Please go through the material below and copy out every line that contains the string "kern".

——————

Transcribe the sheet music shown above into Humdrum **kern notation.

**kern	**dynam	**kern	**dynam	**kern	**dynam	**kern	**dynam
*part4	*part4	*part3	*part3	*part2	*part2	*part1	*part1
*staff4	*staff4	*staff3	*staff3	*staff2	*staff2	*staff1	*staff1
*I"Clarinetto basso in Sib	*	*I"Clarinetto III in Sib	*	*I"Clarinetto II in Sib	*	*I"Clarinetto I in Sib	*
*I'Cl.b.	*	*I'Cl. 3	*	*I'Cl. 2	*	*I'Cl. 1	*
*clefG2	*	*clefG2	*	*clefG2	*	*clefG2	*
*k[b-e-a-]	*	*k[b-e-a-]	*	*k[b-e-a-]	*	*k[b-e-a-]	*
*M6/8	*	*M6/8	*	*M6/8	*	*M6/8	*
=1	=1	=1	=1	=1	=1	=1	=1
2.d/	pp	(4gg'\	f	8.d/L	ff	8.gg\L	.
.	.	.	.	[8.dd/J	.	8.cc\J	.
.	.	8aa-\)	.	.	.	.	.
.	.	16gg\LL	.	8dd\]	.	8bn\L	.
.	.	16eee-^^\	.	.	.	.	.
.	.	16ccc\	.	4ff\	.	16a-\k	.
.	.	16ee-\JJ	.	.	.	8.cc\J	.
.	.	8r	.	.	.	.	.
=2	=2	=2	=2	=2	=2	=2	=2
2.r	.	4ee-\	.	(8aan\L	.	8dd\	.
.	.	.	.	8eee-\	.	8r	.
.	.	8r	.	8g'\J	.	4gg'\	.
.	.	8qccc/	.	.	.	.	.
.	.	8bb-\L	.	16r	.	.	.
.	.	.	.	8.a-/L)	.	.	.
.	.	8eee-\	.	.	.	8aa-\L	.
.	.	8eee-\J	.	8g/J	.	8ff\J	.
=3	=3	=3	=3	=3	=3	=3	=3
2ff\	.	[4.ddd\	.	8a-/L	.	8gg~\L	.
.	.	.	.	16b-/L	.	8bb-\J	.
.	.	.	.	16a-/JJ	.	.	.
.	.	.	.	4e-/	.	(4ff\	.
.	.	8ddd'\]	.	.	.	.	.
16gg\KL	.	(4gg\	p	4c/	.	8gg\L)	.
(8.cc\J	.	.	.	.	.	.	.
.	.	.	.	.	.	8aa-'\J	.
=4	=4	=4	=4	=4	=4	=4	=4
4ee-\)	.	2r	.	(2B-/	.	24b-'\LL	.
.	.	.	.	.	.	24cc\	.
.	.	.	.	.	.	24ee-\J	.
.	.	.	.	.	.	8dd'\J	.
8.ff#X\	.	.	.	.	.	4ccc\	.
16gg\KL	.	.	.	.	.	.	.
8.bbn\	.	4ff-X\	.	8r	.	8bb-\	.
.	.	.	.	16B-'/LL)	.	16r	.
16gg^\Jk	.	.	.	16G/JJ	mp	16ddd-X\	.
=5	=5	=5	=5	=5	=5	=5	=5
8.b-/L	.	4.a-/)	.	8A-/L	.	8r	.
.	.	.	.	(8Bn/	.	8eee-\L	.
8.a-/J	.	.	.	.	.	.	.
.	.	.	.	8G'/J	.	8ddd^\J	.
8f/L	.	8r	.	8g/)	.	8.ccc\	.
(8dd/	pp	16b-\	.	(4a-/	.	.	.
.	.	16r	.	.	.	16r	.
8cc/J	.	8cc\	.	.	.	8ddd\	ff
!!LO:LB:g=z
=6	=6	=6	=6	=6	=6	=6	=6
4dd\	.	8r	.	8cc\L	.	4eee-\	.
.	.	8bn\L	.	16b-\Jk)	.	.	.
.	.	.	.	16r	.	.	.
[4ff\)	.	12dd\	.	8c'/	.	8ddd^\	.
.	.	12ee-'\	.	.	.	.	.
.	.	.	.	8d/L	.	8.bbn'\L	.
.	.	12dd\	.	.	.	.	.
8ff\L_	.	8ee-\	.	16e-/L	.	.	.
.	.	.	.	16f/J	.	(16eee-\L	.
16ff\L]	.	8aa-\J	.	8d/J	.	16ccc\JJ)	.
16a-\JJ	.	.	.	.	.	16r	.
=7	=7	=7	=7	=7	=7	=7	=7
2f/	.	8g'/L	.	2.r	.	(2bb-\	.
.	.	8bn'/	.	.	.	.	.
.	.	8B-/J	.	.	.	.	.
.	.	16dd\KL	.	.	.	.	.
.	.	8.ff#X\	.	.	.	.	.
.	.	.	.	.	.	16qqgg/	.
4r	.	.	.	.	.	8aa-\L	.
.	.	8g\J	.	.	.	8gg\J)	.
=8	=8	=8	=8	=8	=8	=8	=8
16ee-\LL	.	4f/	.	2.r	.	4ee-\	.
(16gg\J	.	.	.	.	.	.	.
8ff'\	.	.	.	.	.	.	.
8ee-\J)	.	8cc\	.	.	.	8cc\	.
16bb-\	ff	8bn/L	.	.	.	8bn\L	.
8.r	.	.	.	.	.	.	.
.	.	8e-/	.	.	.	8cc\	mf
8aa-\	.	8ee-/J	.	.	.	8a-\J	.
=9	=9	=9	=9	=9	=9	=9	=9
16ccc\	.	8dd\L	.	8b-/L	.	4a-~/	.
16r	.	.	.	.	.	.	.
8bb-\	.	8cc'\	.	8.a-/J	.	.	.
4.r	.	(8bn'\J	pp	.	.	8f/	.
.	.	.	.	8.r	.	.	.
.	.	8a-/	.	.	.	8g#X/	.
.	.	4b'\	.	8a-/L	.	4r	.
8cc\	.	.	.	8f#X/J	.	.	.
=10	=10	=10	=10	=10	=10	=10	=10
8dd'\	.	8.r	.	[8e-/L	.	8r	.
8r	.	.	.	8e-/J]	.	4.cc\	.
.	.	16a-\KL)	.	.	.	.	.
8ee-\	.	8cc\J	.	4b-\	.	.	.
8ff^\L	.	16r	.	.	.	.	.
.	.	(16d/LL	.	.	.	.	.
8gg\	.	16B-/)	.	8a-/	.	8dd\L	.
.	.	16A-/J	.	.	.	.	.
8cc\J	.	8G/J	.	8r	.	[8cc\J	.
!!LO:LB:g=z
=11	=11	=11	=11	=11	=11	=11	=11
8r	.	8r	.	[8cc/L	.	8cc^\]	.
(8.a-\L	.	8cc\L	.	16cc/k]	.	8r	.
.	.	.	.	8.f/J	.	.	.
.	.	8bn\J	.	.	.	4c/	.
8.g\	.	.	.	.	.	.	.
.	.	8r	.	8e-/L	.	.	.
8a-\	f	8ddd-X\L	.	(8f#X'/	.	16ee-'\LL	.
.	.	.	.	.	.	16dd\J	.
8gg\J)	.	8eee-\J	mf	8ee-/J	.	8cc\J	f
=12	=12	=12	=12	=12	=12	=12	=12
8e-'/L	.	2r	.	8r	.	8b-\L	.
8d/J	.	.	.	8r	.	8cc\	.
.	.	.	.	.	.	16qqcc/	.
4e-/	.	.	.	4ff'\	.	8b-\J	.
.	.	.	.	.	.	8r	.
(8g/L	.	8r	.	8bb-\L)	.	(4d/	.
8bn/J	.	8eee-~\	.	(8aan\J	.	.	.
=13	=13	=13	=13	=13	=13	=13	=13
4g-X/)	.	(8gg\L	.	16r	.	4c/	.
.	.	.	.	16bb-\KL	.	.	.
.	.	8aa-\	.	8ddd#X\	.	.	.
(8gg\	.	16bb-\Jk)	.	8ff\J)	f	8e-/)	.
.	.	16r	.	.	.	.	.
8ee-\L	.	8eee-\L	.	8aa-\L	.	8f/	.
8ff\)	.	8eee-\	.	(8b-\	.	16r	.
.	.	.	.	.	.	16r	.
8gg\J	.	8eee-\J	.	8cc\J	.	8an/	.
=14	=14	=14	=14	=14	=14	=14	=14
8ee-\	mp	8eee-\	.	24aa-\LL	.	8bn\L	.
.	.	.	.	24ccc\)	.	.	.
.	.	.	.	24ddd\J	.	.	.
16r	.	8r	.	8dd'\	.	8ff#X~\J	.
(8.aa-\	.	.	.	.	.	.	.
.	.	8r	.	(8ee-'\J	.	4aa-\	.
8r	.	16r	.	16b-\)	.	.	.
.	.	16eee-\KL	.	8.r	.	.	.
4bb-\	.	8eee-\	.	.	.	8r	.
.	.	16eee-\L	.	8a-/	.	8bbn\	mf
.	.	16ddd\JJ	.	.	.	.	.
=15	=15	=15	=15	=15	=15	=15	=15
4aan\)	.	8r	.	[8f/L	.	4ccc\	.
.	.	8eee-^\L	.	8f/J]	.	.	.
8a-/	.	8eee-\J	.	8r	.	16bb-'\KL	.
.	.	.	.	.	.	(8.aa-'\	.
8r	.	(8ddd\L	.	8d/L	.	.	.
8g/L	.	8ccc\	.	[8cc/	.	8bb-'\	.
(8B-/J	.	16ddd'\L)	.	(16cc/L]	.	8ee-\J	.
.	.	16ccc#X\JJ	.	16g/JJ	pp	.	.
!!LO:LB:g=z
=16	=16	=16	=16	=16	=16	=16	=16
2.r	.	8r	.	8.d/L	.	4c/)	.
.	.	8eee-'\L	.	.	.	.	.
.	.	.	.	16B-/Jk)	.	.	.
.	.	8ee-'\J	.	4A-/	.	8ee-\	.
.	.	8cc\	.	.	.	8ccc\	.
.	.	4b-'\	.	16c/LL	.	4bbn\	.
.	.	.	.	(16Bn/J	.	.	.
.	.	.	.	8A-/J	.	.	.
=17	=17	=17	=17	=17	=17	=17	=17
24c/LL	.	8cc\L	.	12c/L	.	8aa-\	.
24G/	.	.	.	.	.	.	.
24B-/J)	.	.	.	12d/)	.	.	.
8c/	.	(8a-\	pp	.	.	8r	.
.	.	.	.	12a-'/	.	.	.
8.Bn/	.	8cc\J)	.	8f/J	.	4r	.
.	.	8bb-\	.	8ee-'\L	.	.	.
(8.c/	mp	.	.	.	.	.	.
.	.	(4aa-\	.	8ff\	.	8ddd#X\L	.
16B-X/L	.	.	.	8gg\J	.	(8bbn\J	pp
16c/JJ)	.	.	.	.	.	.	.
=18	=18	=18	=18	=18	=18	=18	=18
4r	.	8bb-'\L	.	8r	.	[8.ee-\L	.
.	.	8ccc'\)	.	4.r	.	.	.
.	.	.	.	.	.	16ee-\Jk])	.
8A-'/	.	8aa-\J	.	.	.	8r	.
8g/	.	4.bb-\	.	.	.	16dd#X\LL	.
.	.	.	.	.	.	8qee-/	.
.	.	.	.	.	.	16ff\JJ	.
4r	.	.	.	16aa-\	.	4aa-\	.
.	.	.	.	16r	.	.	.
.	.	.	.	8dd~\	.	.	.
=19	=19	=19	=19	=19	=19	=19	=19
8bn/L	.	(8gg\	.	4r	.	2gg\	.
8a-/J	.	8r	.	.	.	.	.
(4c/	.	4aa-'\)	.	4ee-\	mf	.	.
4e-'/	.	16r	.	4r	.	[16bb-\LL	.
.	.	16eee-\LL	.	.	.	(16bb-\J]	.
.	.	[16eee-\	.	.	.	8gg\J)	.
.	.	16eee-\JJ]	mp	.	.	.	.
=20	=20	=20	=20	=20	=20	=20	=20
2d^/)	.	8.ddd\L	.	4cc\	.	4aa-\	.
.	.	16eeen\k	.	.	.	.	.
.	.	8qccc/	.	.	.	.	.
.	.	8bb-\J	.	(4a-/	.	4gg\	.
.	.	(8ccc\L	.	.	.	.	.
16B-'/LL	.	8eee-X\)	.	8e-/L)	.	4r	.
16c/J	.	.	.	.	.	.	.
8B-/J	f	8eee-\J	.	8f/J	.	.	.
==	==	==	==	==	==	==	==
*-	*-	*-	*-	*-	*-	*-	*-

——————

Result for this exercise>
Transcribe the sheet music shown above into Humdrum **kern notation.
**kern	**dynam	**kern	**dynam	**kern	**dynam	**kern	**dynam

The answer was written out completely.